Your goal: Could you repeat all of the entries word for word, minus any pictures?

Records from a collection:
^^^^

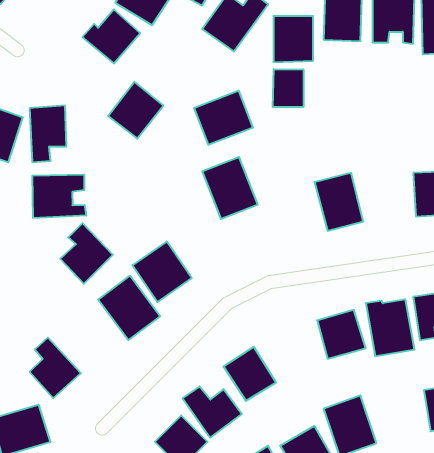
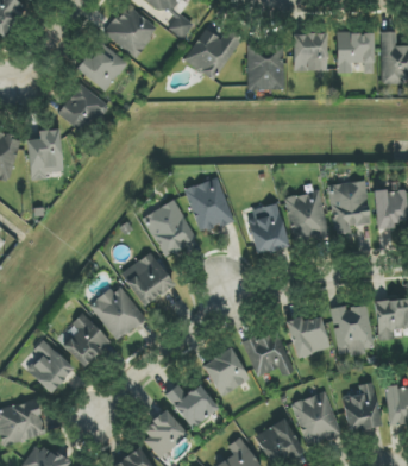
building: [273,69,303,107] -> none
building: [108,82,163,139] -> [57,83,107,134]
building: [194,91,253,145] -> none
building: none -> [328,181,370,234]
building: [32,174,86,218] -> none
building: none -> [142,200,196,257]
building: none -> [247,203,288,254]
building: [60,223,113,284] -> [62,313,109,367]
building: none -> [243,334,294,377]
building: none -> [341,382,382,433]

^^^^

Answer:
building: [273,69,303,107] -> none
building: [108,82,163,139] -> [57,83,107,134]
building: [194,91,253,145] -> none
building: none -> [328,181,370,234]
building: [32,174,86,218] -> none
building: none -> [142,200,196,257]
building: none -> [247,203,288,254]
building: [60,223,113,284] -> [62,313,109,367]
building: none -> [243,334,294,377]
building: none -> [341,382,382,433]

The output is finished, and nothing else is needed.